WHAT IS NEEDED. Write out each entry below exactly; the images do not belong in your copy.

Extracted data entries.
#####
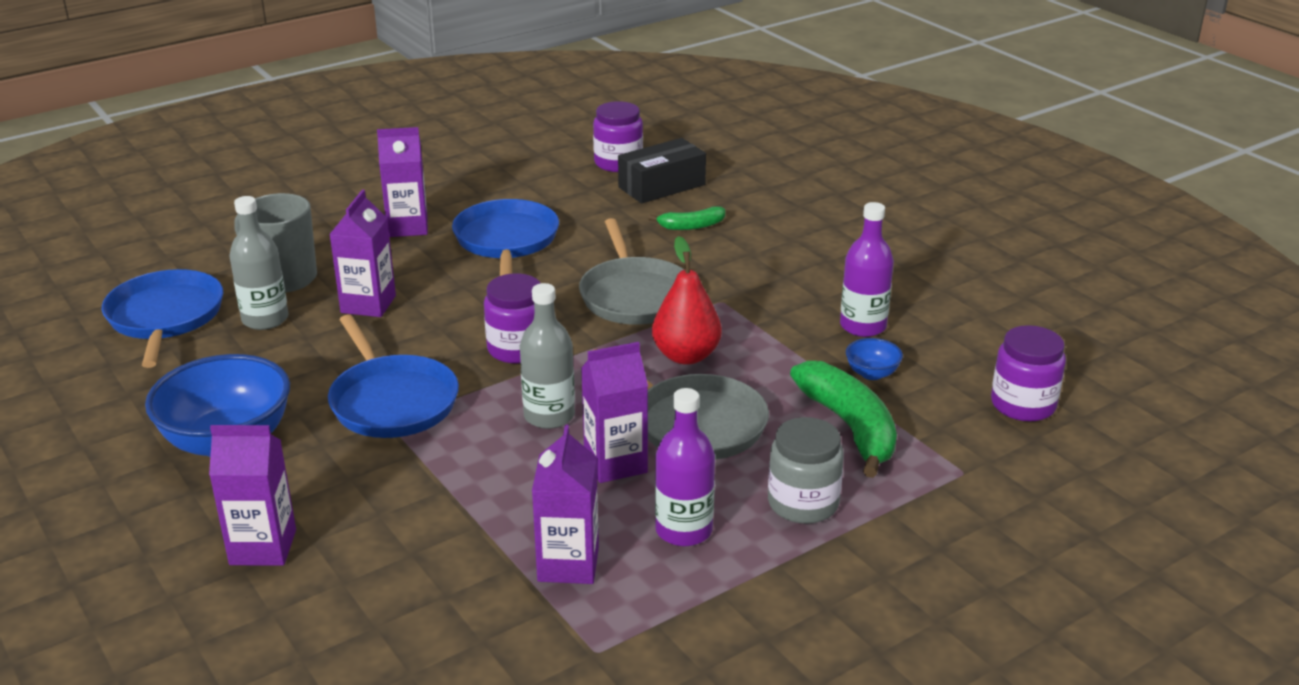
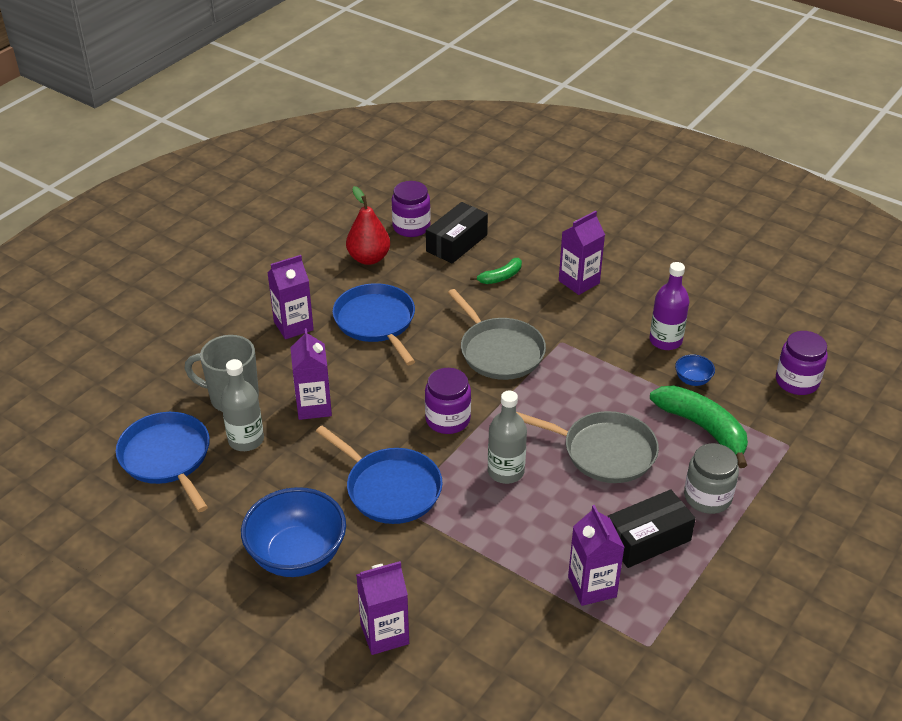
camera: 20 degrees left, 10 degrees up
(615, 463) = (573, 499): purple carton -> purple carton (579, 282)
(684, 530) = (647, 539): purple bottle -> black box
(686, 356) = (565, 396): red pear -> red pear (369, 258)

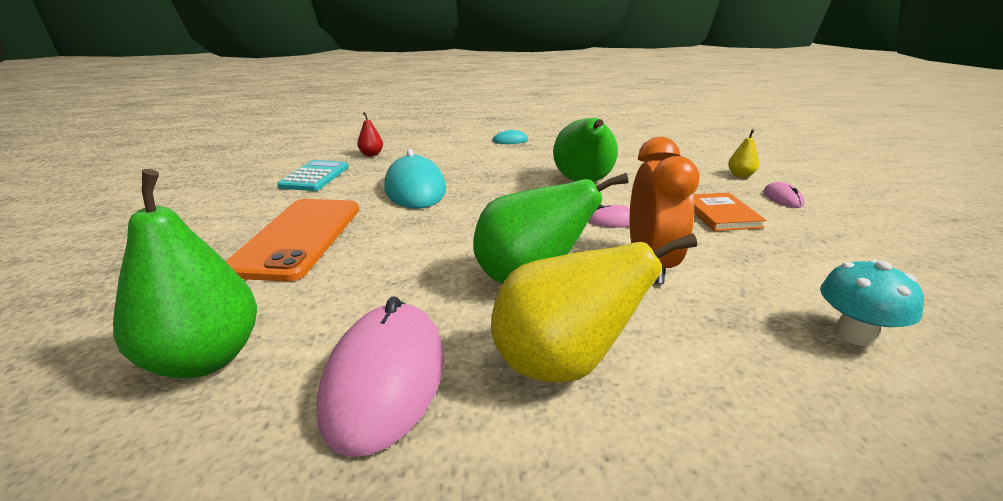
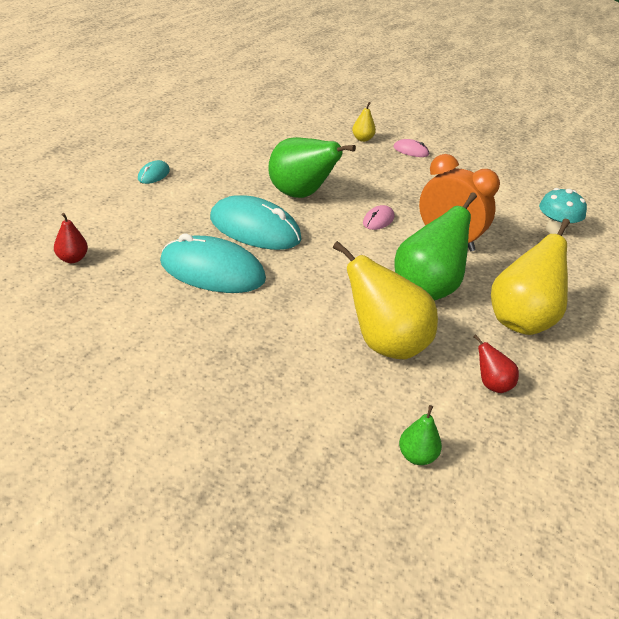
camera: 60 degrees left, 10 degrees up
(204, 359) = (417, 456): green pear -> green pear, size x0.46
(298, 238) = (252, 366): orange phone -> none
(315, 177) = (95, 315): turquoise calculator -> none
(385, 378) = (491, 385): pink mouse -> red pear
(394, 284) = (385, 344): none -> yellow pear
(498, 184) = (255, 229): none -> turquoise mouse
(720, 214) = (410, 182): orange book -> none

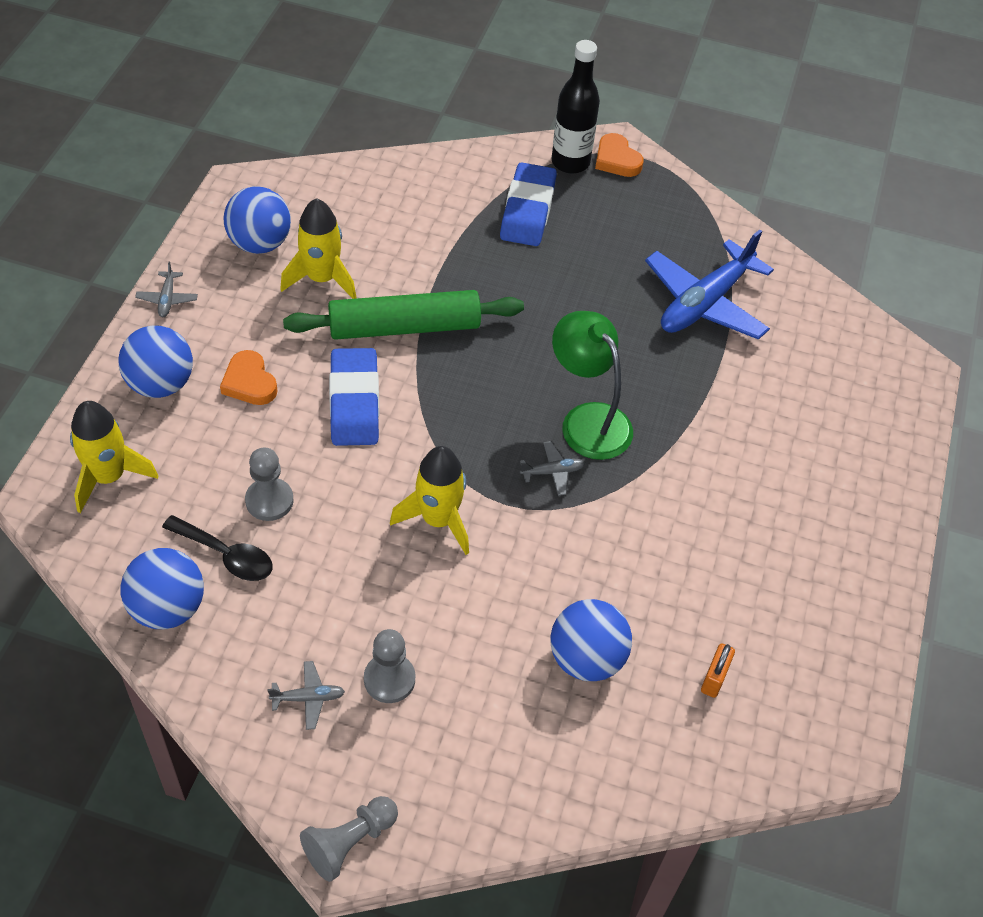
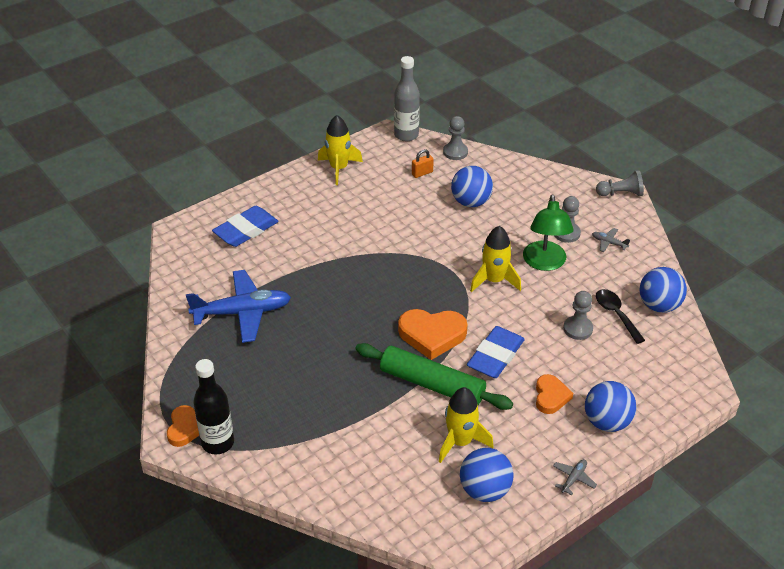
camera: 140 degrees left, 10 degrees down
(109, 477) = (663, 382): yellow rocket -> yellow rocket (339, 168)
(455, 390) = (432, 335): none -> orange heart
(528, 210) = (283, 422): blue eraser -> blue eraser (246, 230)
(552, 472) = (416, 274): grey plane -> none
(588, 420) = (374, 287): green lamp -> green lamp (545, 263)
(706, 769) = (455, 152): none -> grey pawn
(823, 761) = (406, 135): none -> grey bottle

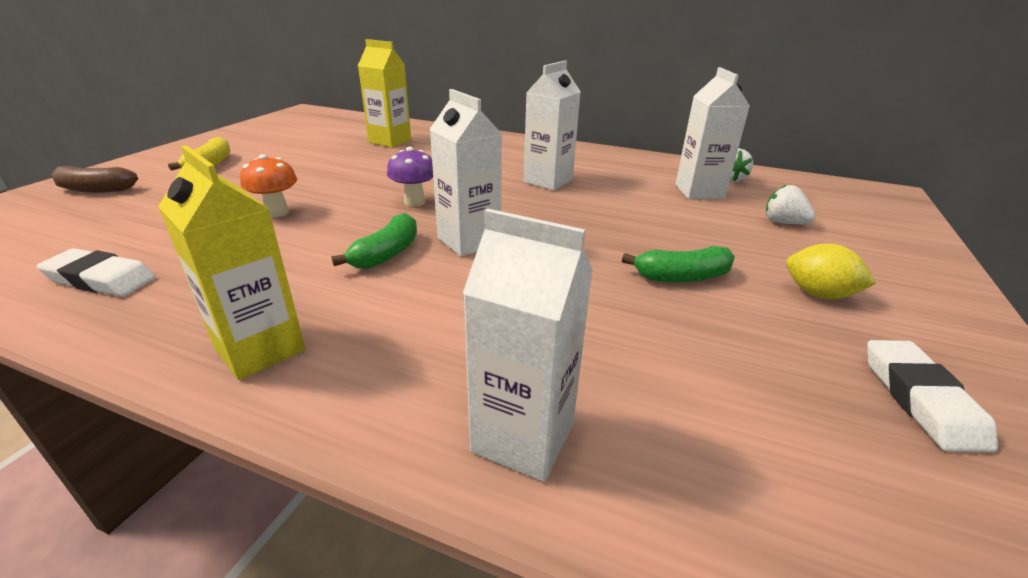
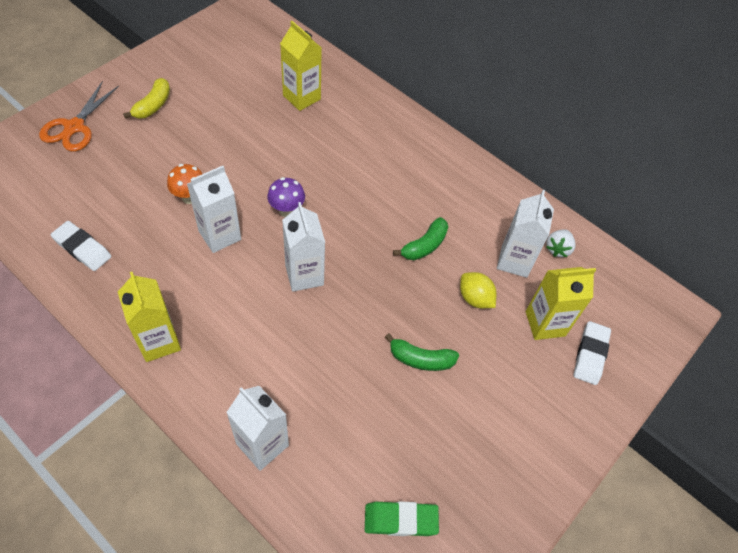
camera: 15 degrees right, 25 degrees up
(95, 189) = (74, 127): brown banana -> orange scissors
(387, 254) = (247, 273): green banana -> green banana (424, 245)
(548, 181) = (401, 208): white carton -> white carton (220, 235)
(783, 223) = (545, 323): white strawberry -> yellow carton
(818, 294) = (495, 404): yellow lemon -> yellow lemon (475, 298)
(864, 474) = (400, 520): none -> green eraser
(920, 399) = (472, 496): white eraser -> white eraser (590, 355)

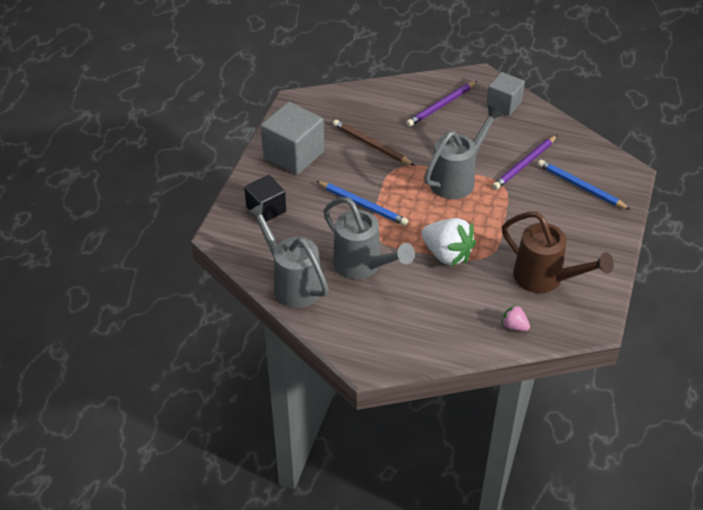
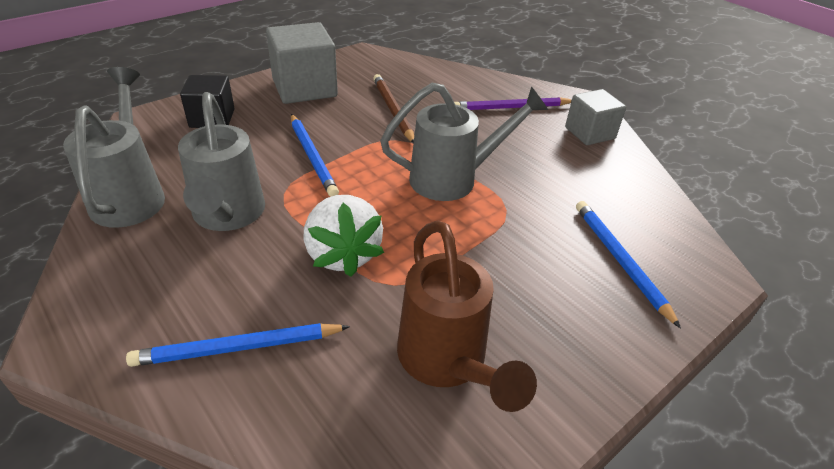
camera: 30 degrees right, 5 degrees down
(451, 322) = (239, 347): none -> blue pencil
(514, 326) = (320, 412): pink strawberry -> none
(524, 164) = (559, 200): purple pencil -> none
#####
EXERCISE RESULT.
camera: 20 degrees left, 10 degrees up
(615, 463) = (573, 499): purple carton -> purple carton (579, 282)
(684, 530) = (647, 539): purple bottle -> black box
(686, 356) = (565, 396): red pear -> red pear (369, 258)

camera: 60 degrees left, 10 degrees up
(204, 359) = (417, 456): green pear -> green pear, size x0.46
(298, 238) = (252, 366): orange phone -> none
(315, 177) = (95, 315): turquoise calculator -> none
(385, 378) = (491, 385): pink mouse -> red pear
(394, 284) = (385, 344): none -> yellow pear
(498, 184) = (255, 229): none -> turquoise mouse
(720, 214) = (410, 182): orange book -> none

camera: 140 degrees left, 10 degrees down
(109, 477) = (663, 382): yellow rocket -> yellow rocket (339, 168)
(455, 390) = (432, 335): none -> orange heart
(528, 210) = (283, 422): blue eraser -> blue eraser (246, 230)
(552, 472) = (416, 274): grey plane -> none
(588, 420) = (374, 287): green lamp -> green lamp (545, 263)
(706, 769) = (455, 152): none -> grey pawn
(823, 761) = (406, 135): none -> grey bottle

camera: 15 degrees right, 25 degrees up
(95, 189) = (74, 127): brown banana -> orange scissors
(387, 254) = (247, 273): green banana -> green banana (424, 245)
(548, 181) = (401, 208): white carton -> white carton (220, 235)
(783, 223) = (545, 323): white strawberry -> yellow carton
(818, 294) = (495, 404): yellow lemon -> yellow lemon (475, 298)
(864, 474) = (400, 520): none -> green eraser
(920, 399) = (472, 496): white eraser -> white eraser (590, 355)

camera: 30 degrees right, 5 degrees down
(451, 322) = (239, 347): none -> blue pencil
(514, 326) = (320, 412): pink strawberry -> none
(524, 164) = (559, 200): purple pencil -> none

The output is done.